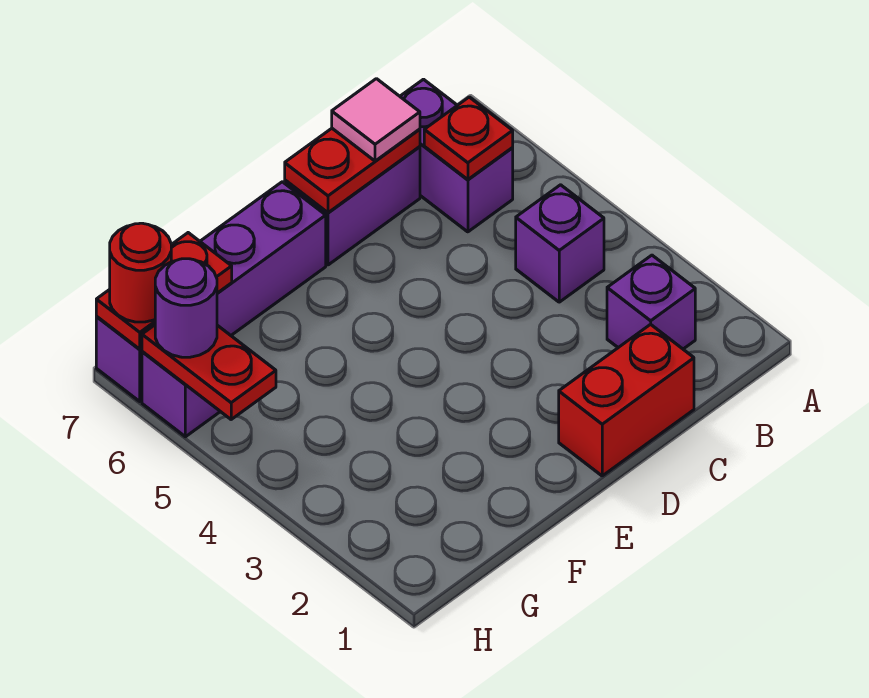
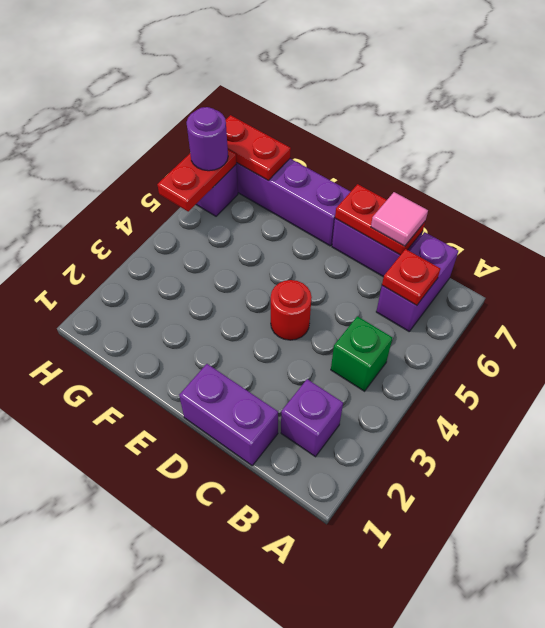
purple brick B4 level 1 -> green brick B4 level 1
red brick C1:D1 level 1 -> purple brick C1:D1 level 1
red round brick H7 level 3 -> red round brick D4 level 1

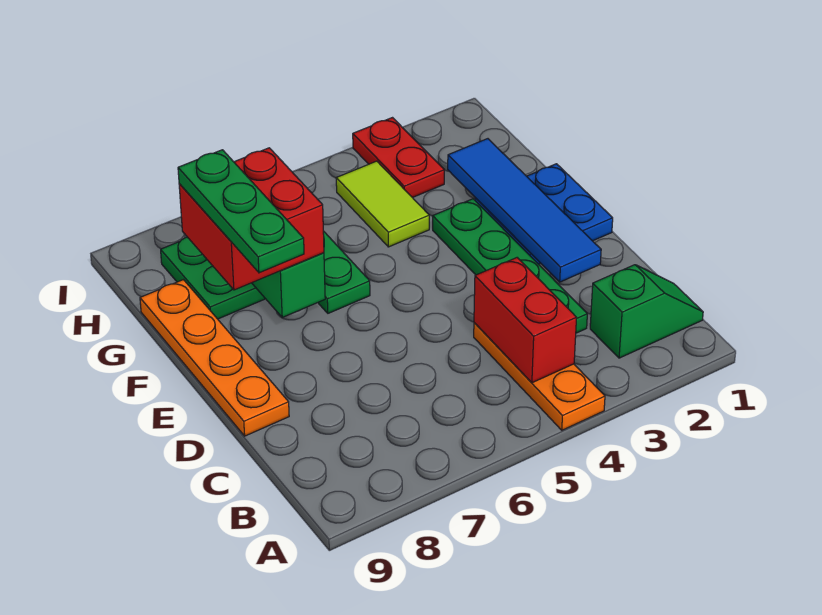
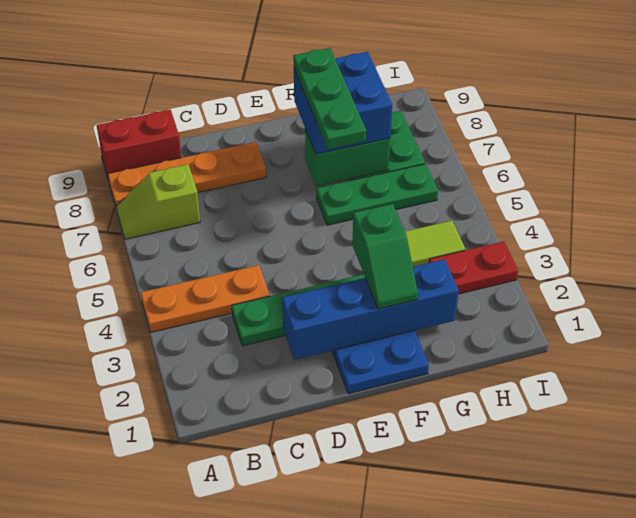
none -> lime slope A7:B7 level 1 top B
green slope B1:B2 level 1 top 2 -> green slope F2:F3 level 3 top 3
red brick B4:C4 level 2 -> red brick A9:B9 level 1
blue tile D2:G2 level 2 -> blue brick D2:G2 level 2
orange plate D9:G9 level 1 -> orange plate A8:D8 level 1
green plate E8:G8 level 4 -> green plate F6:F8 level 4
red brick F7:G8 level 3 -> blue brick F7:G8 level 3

..........

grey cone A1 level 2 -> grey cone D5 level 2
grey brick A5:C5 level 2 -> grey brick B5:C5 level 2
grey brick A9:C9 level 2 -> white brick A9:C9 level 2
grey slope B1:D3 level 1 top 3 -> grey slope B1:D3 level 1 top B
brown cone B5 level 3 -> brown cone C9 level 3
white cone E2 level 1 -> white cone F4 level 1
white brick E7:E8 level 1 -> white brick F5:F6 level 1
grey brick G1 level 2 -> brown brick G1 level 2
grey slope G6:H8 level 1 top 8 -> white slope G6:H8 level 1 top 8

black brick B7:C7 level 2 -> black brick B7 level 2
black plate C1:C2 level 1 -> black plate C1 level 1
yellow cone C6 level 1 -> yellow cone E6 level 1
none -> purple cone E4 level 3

..........

What you will do – Where a line in the records above contains the string "white", copy that line.

Answer space –
grey brick A9:C9 level 2 -> white brick A9:C9 level 2
white cone E2 level 1 -> white cone F4 level 1
white brick E7:E8 level 1 -> white brick F5:F6 level 1
grey slope G6:H8 level 1 top 8 -> white slope G6:H8 level 1 top 8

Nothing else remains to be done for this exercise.